__EXTRACTED DATA__.
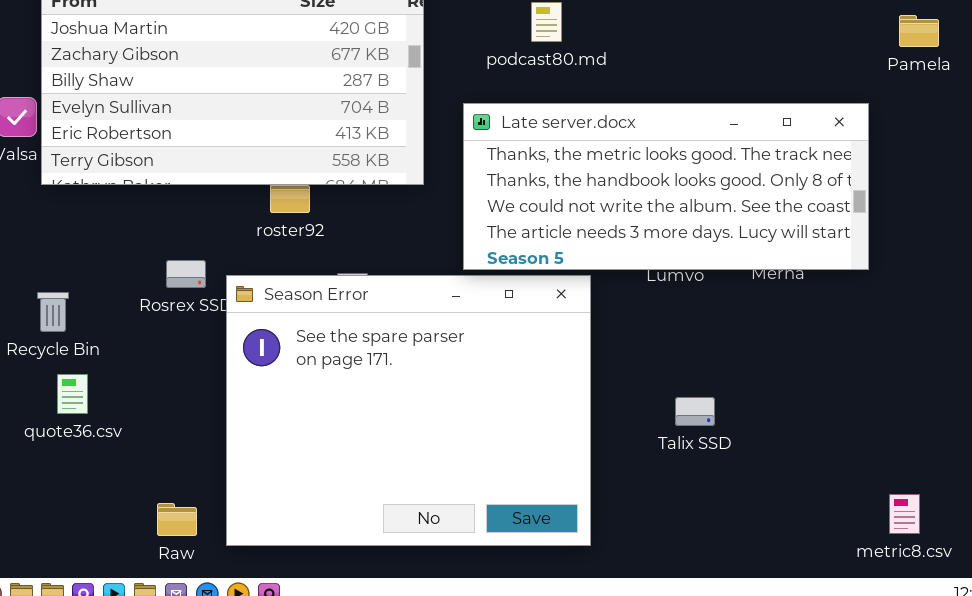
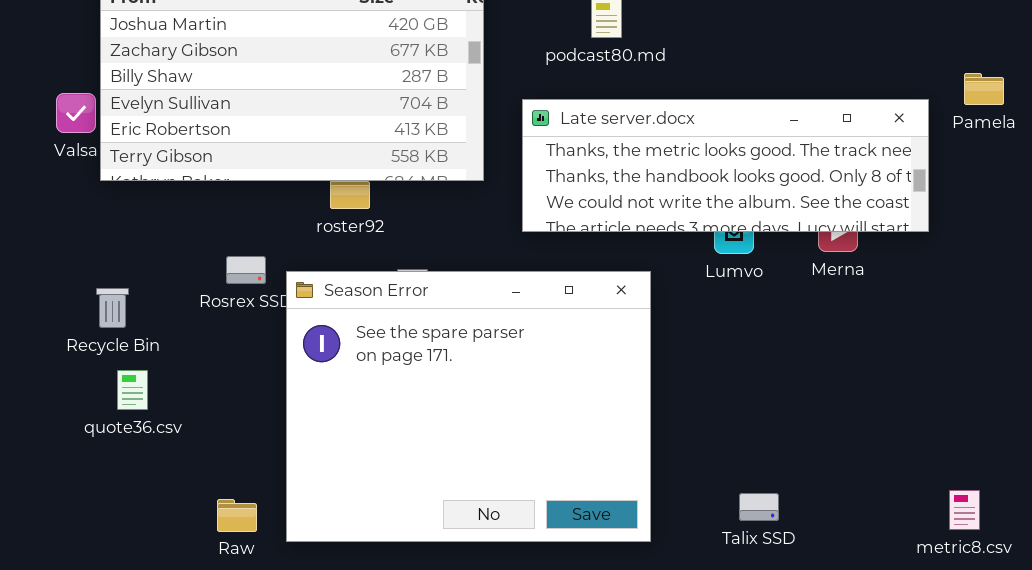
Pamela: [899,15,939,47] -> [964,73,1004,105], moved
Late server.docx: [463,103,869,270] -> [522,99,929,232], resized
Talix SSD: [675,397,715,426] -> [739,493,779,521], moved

--

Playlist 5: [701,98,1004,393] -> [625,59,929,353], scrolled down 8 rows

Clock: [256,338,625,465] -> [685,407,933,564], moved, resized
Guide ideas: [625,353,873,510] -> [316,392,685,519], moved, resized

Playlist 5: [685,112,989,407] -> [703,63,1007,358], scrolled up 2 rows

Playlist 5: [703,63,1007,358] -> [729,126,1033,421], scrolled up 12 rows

__TASK ITEM__. From the records above, extract exactly and only the lines that begin at the line with "Guide ideas: [625,353,873,510]" and stop after the line with "Playlist 5: [703,63,1007,358]".

__RESULT BELOW__.
Guide ideas: [625,353,873,510] -> [316,392,685,519], moved, resized

Playlist 5: [685,112,989,407] -> [703,63,1007,358], scrolled up 2 rows

Playlist 5: [703,63,1007,358] -> [729,126,1033,421], scrolled up 12 rows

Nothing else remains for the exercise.